Coordinate change listings
--- START ---

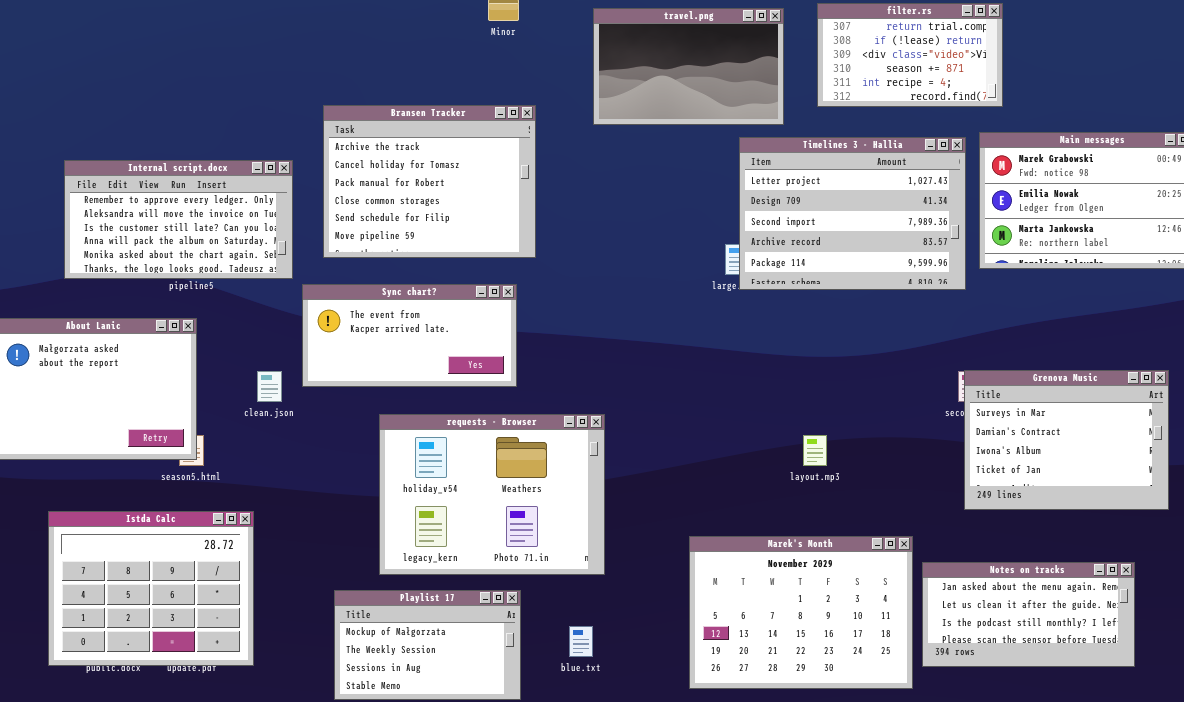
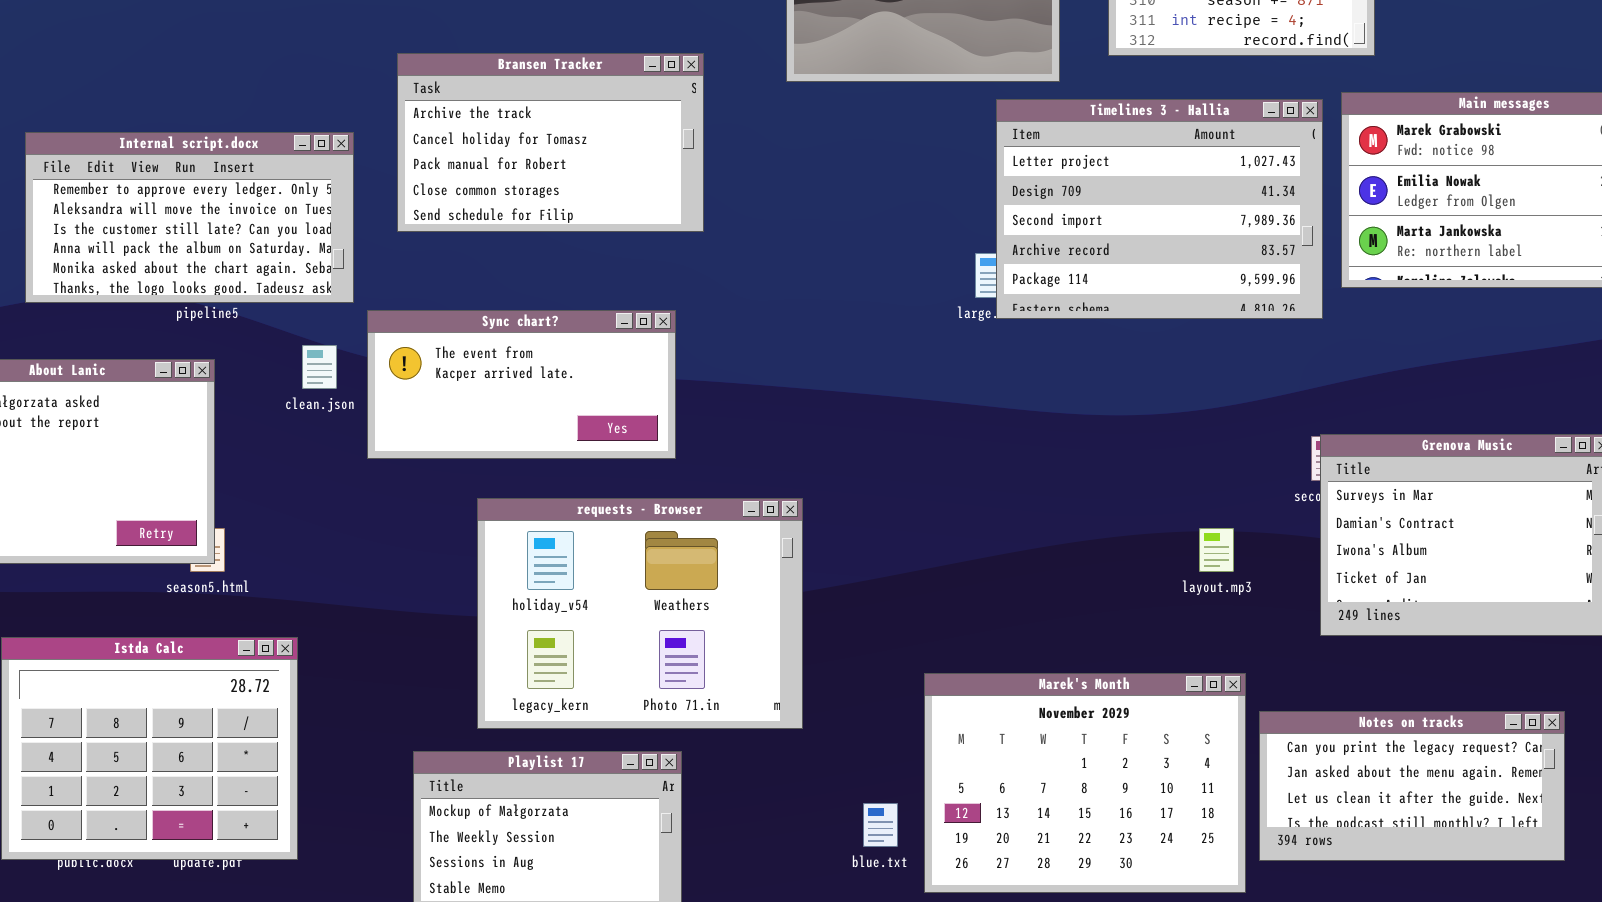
Bransen Tracker: [323,105,536,258] -> [397,53,704,232], resized
clean.json: [257,371,282,402] -> [302,345,337,389], moved
layout.mp3: [803,435,827,466] -> [1199,528,1234,572], moved
Notes on tracks: [922,562,1135,667] -> [1259,711,1565,861], scrolled up 1 row
blue.txt: [569,626,593,657] -> [863,803,898,847], moved

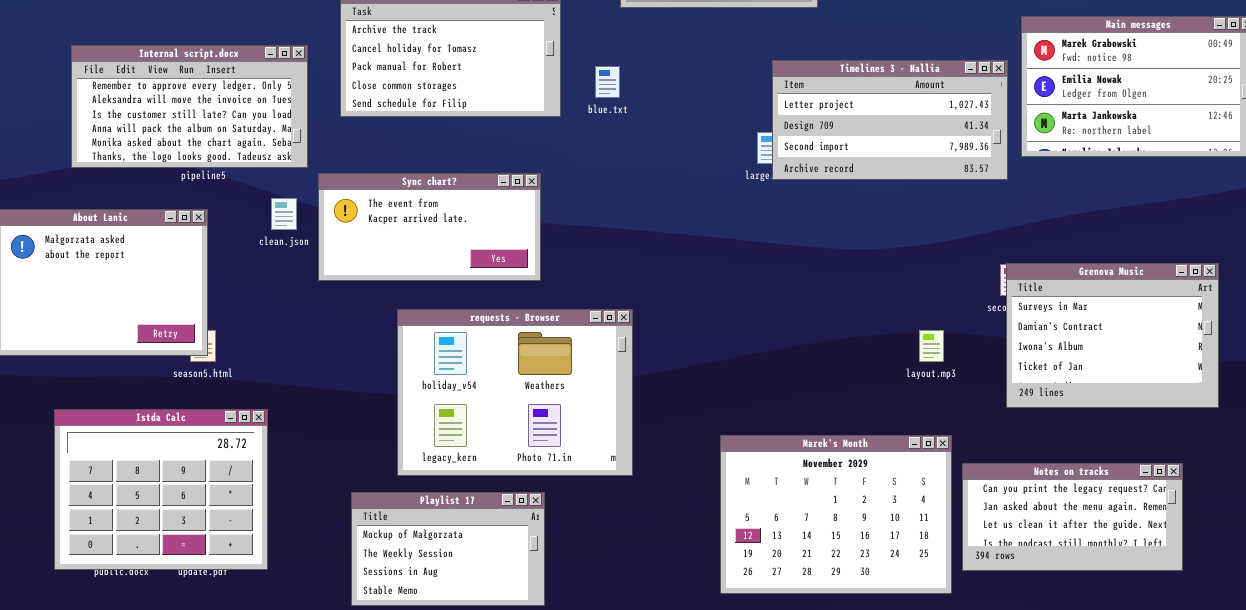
Timelines 3 - Hallia: [996,99,1323,319] -> [772,60,1008,180], resized
blue.txt: [863,803,898,847] -> [595,66,620,98], moved

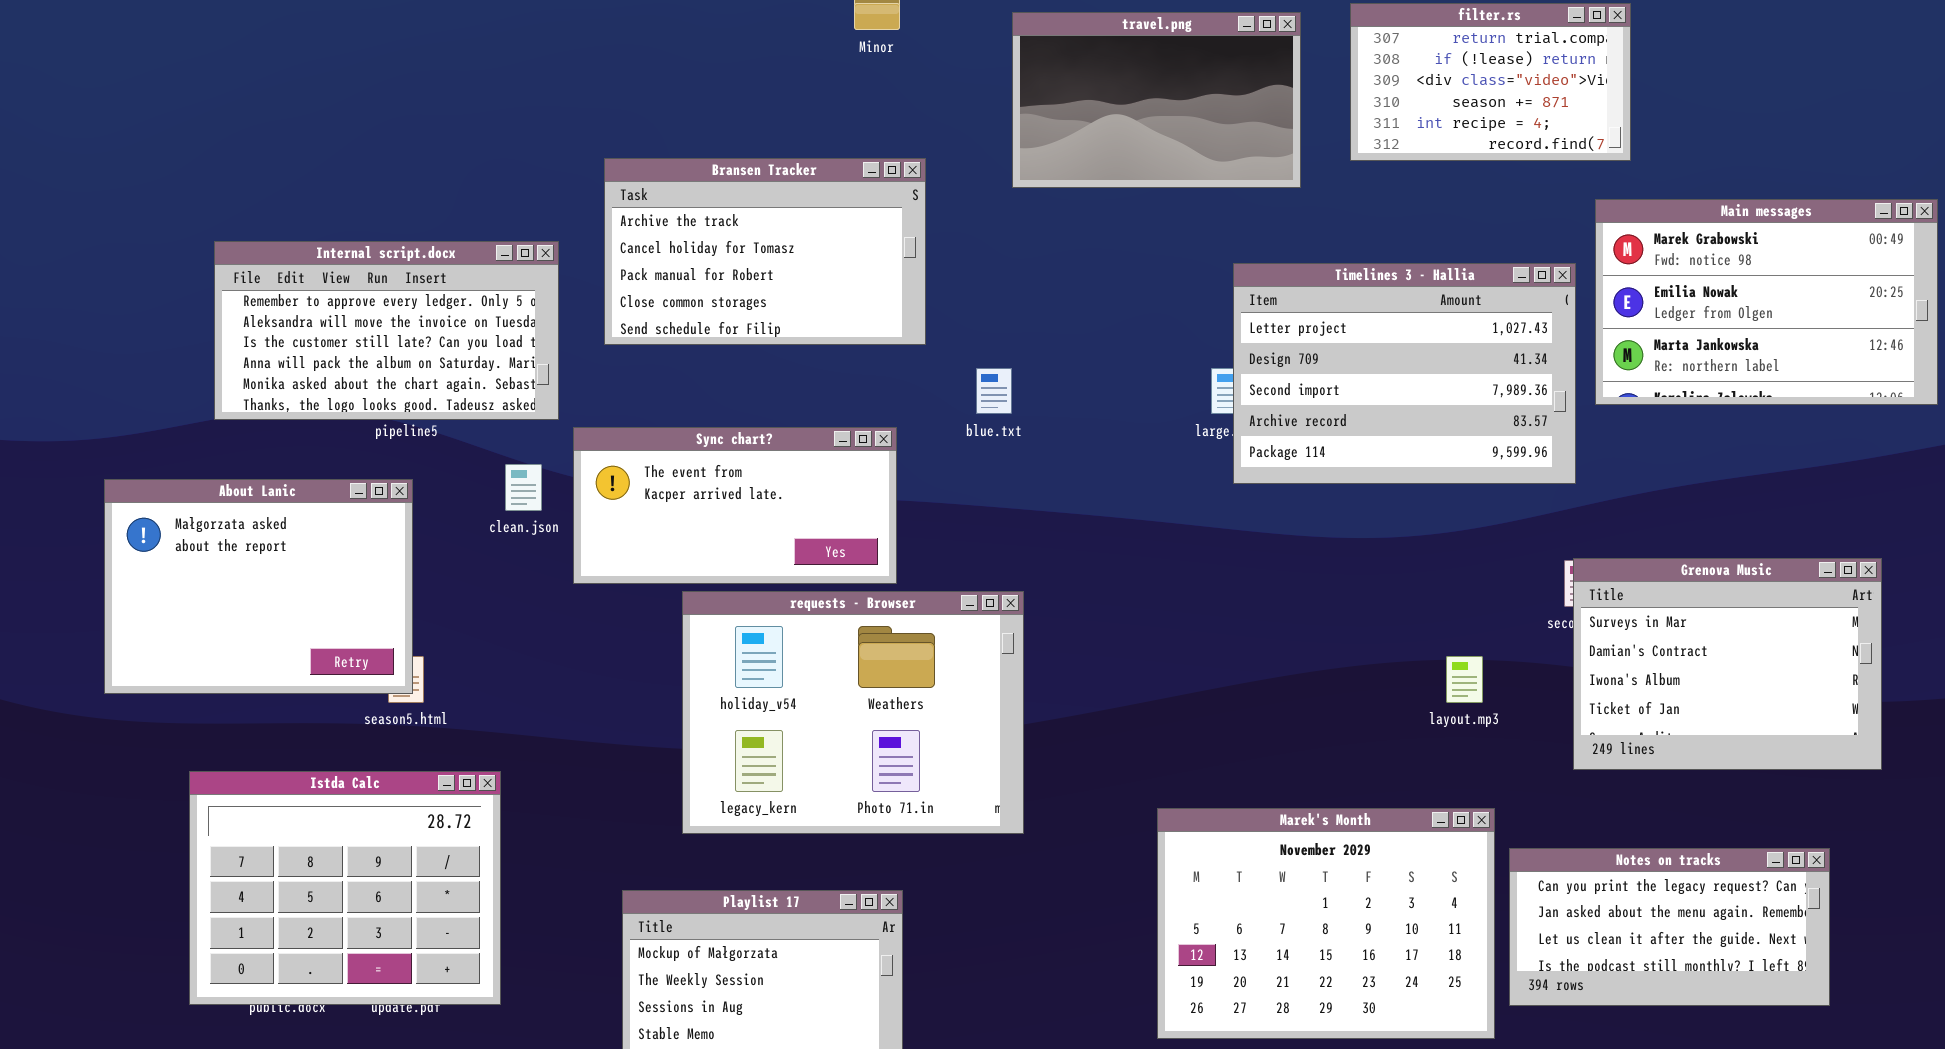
Timelines 3 - Hallia: [772,60,1008,180] -> [1233,263,1576,484], resized
blue.txt: [595,66,620,98] -> [976,368,1012,414], moved
requests - Browser: [397,309,633,476] -> [682,591,1024,834], moved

--- END ---

▶ **What is expected**
Among the entries above, determine how many lines contain "resized", then output only that number.

▶ **Output**
3